Work request:
Start at the line with "BAT1: 12V (plus" in the records below, stop at the line with "TP1: test point (BAT) -> none", and return every line in that span exactly, the two end lines included.

Provided data:
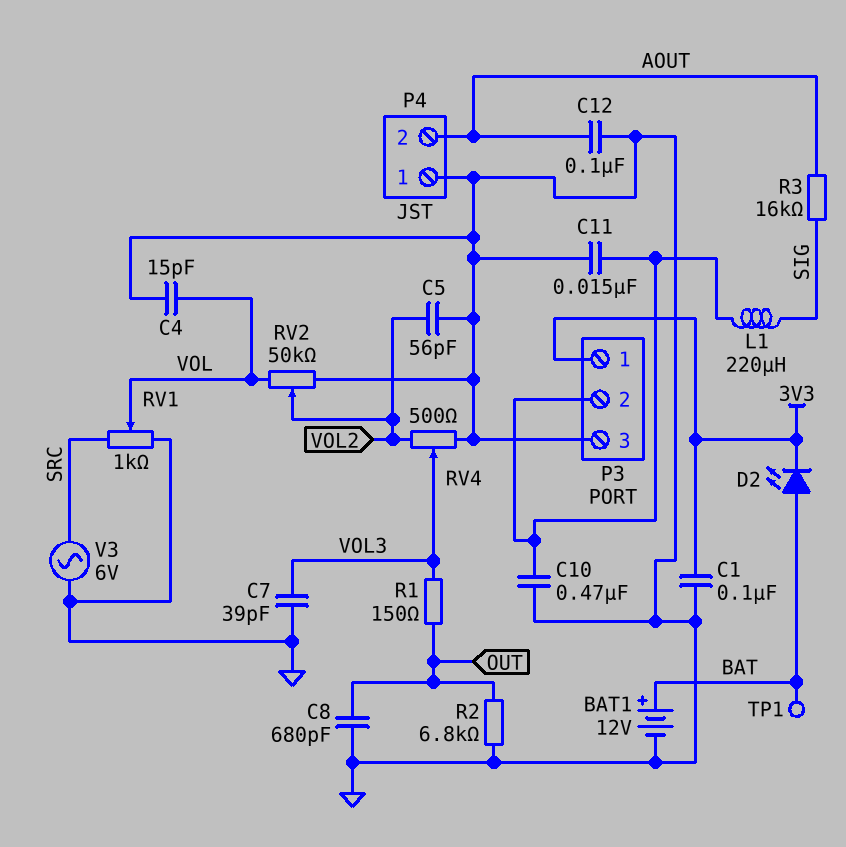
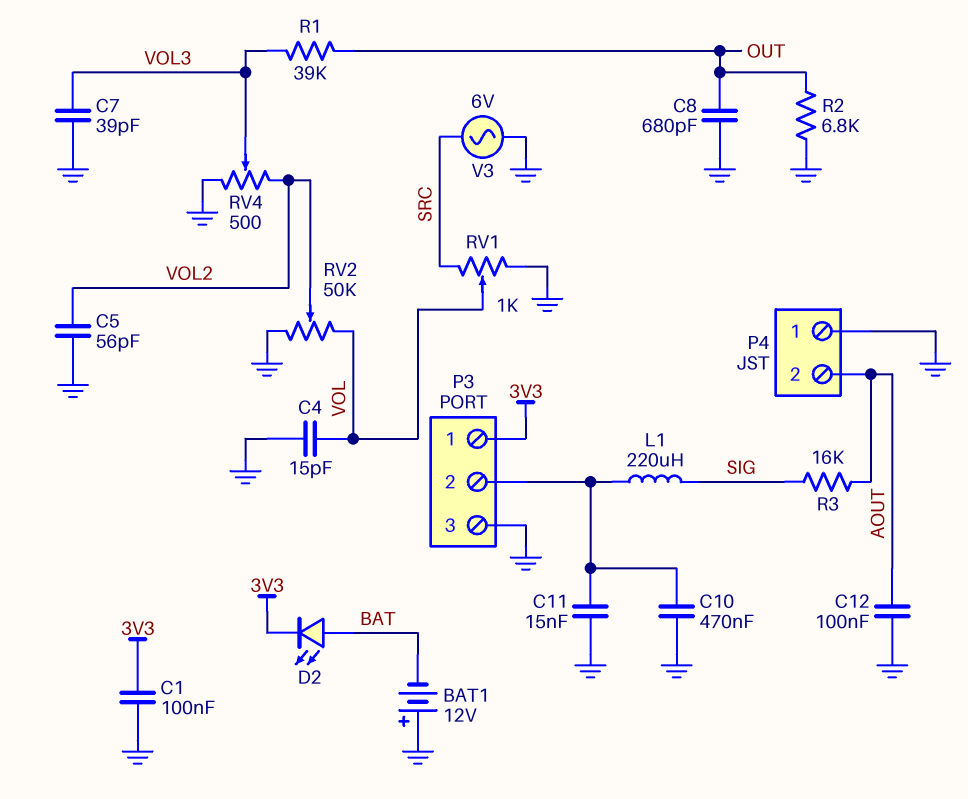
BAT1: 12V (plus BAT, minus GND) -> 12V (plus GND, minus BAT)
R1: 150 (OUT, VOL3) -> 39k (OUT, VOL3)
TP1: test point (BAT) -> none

==

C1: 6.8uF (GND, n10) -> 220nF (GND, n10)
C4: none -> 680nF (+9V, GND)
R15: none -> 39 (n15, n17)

...

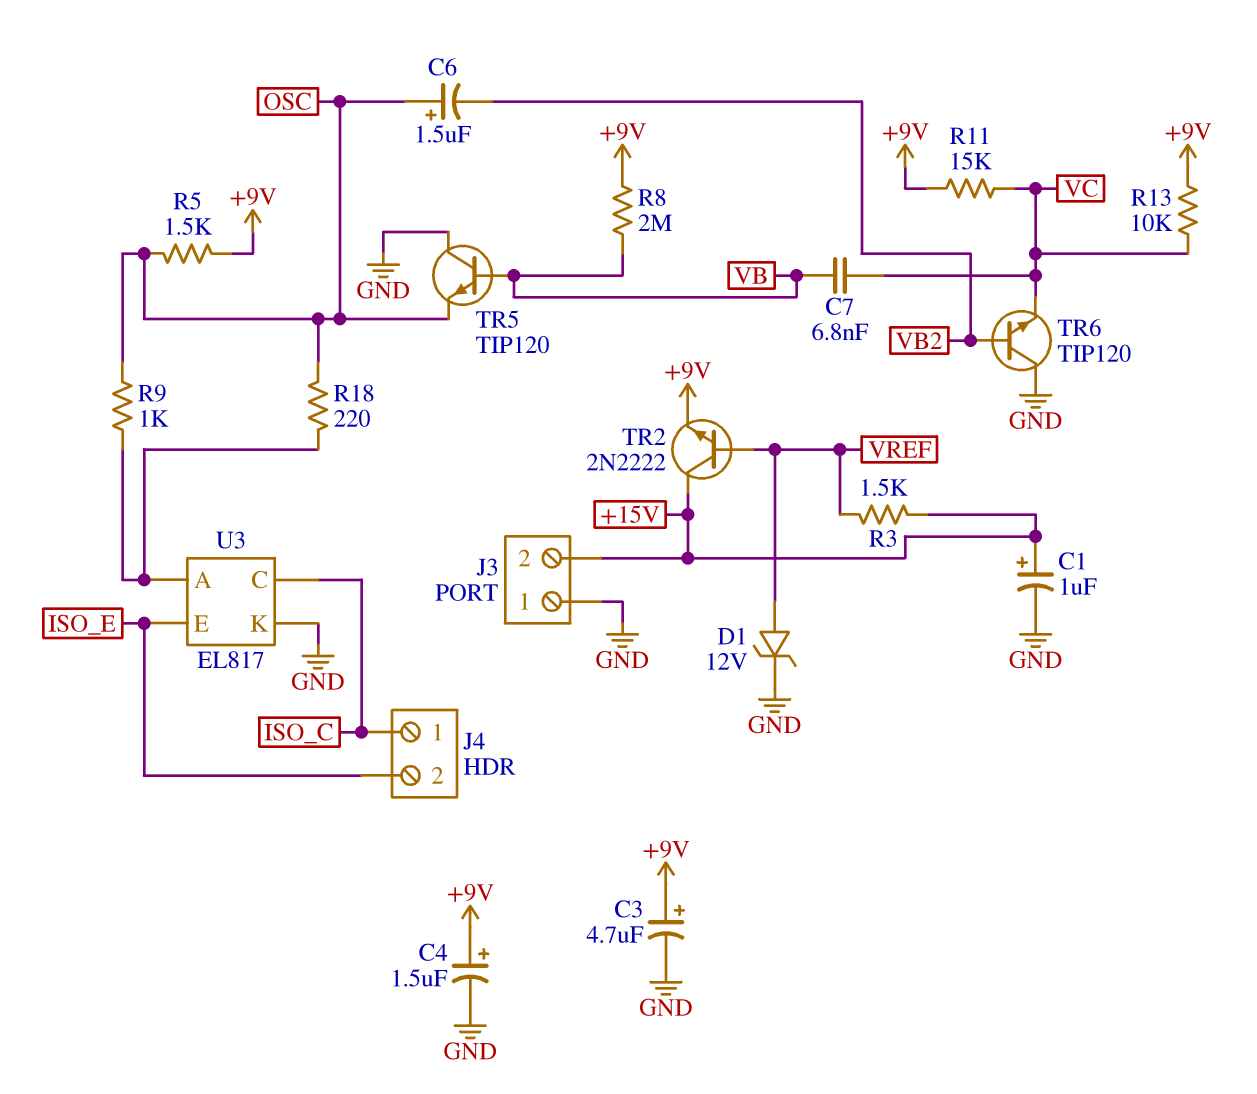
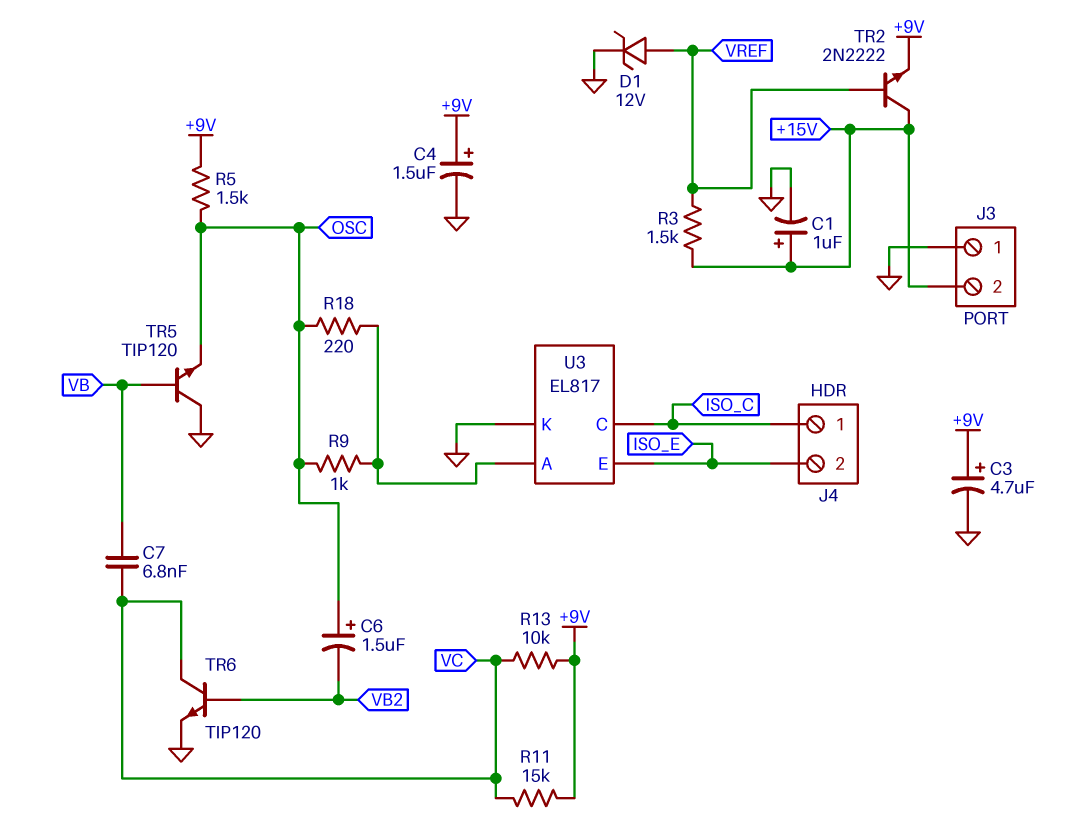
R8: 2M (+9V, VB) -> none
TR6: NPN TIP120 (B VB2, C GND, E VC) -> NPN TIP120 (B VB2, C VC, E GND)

Answer:
BAT1: 12V (plus BAT, minus GND) -> 12V (plus GND, minus BAT)
R1: 150 (OUT, VOL3) -> 39k (OUT, VOL3)
TP1: test point (BAT) -> none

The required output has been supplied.